Return only what runs from the line containing "[293, 311, 347, 378]" through the last line of the entries below, exactly, omitting pictures.
PROVIDED RECORDS START
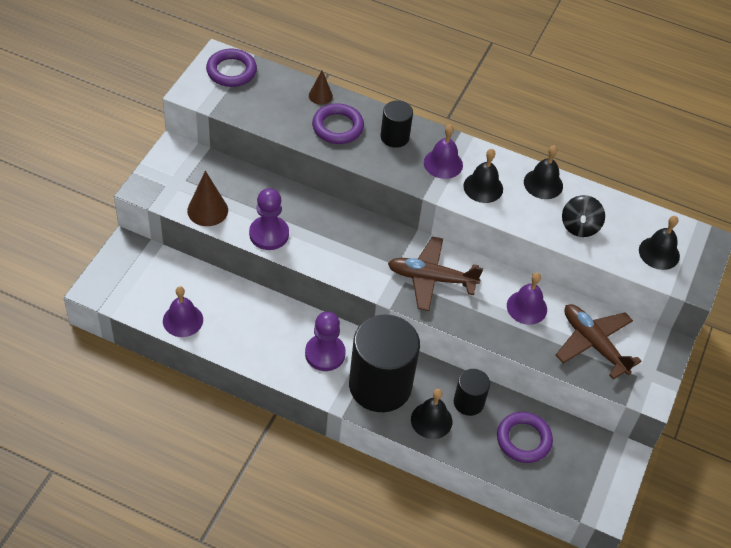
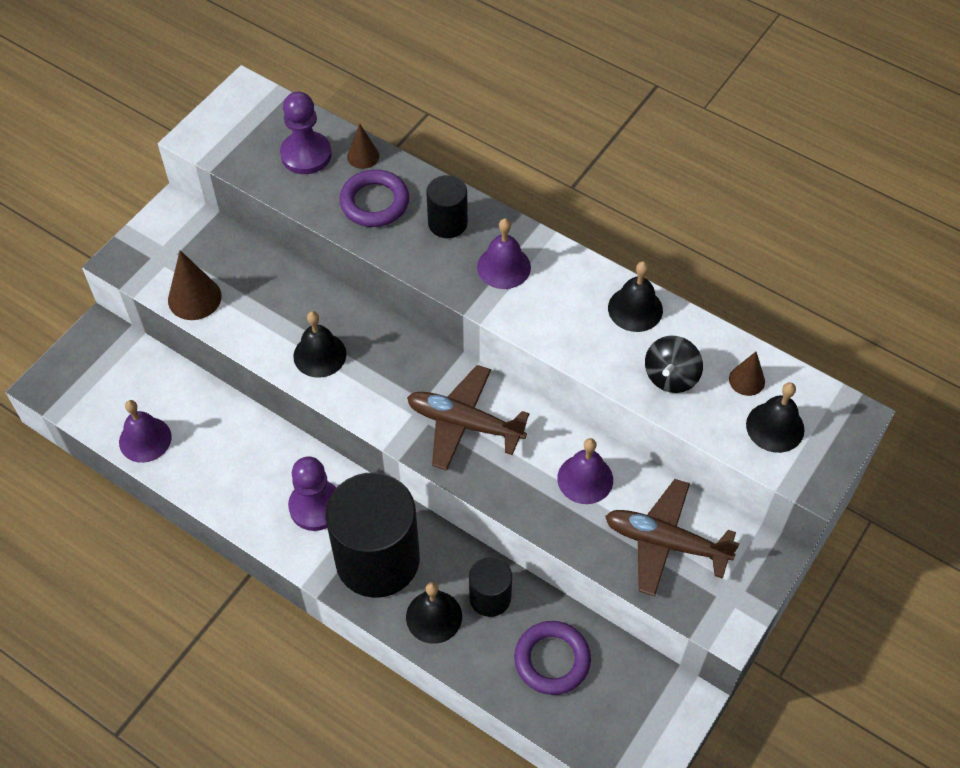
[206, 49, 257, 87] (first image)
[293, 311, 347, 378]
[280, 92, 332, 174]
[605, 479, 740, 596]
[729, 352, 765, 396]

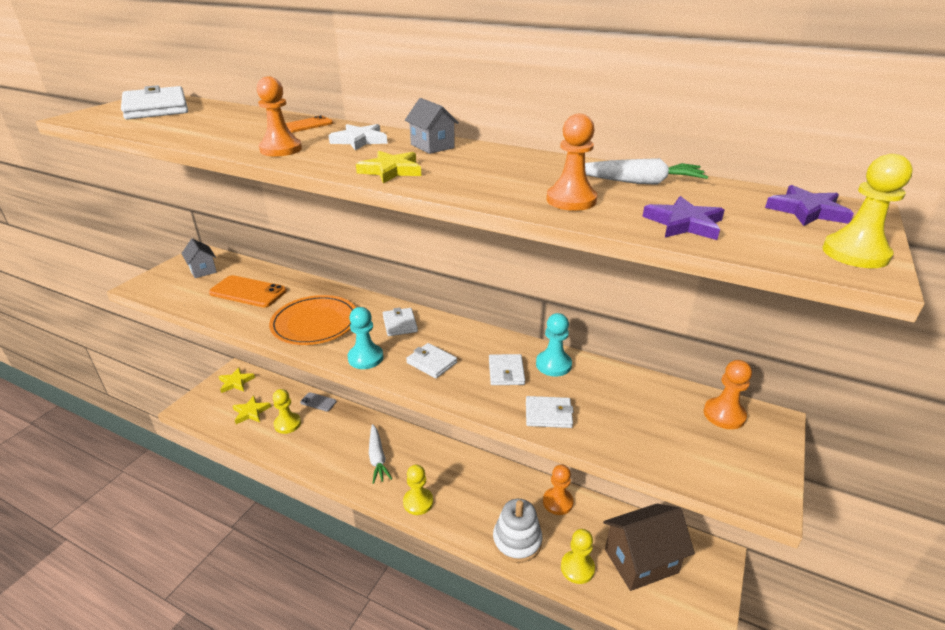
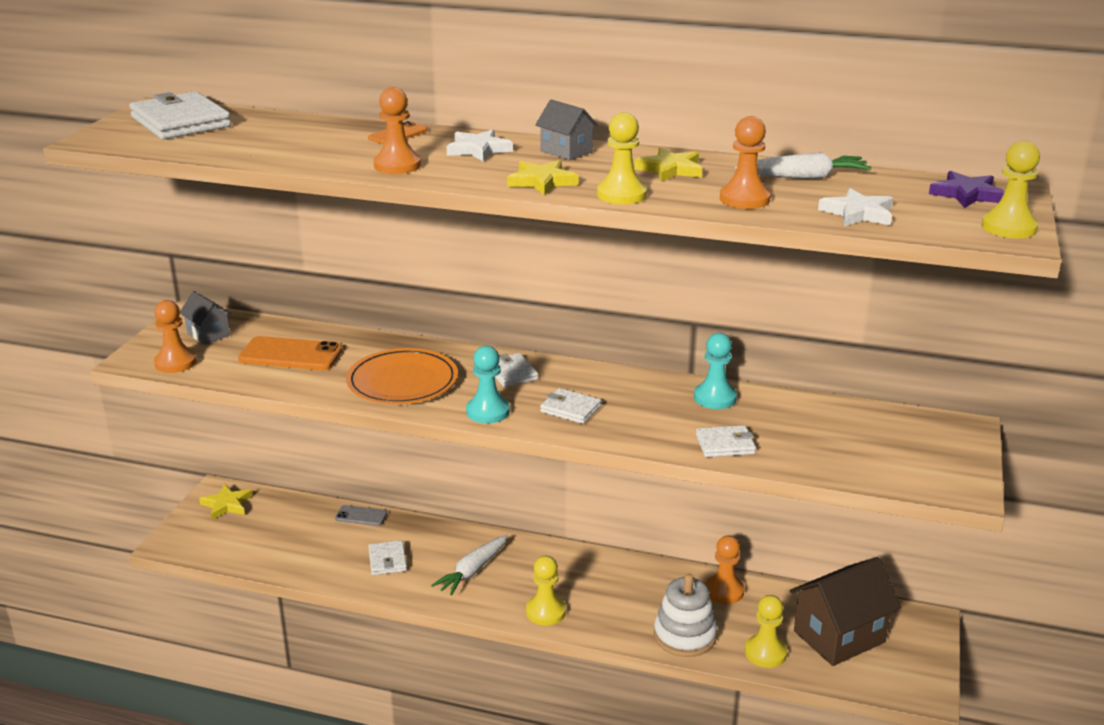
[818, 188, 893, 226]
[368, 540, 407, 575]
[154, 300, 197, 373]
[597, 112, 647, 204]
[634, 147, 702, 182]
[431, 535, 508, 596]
PROVIDED RECORDS END
#### SOLUTION
[293, 311, 347, 378]
[280, 92, 332, 174]
[605, 479, 740, 596]
[729, 352, 765, 396]

[818, 188, 893, 226]
[368, 540, 407, 575]
[154, 300, 197, 373]
[597, 112, 647, 204]
[634, 147, 702, 182]
[431, 535, 508, 596]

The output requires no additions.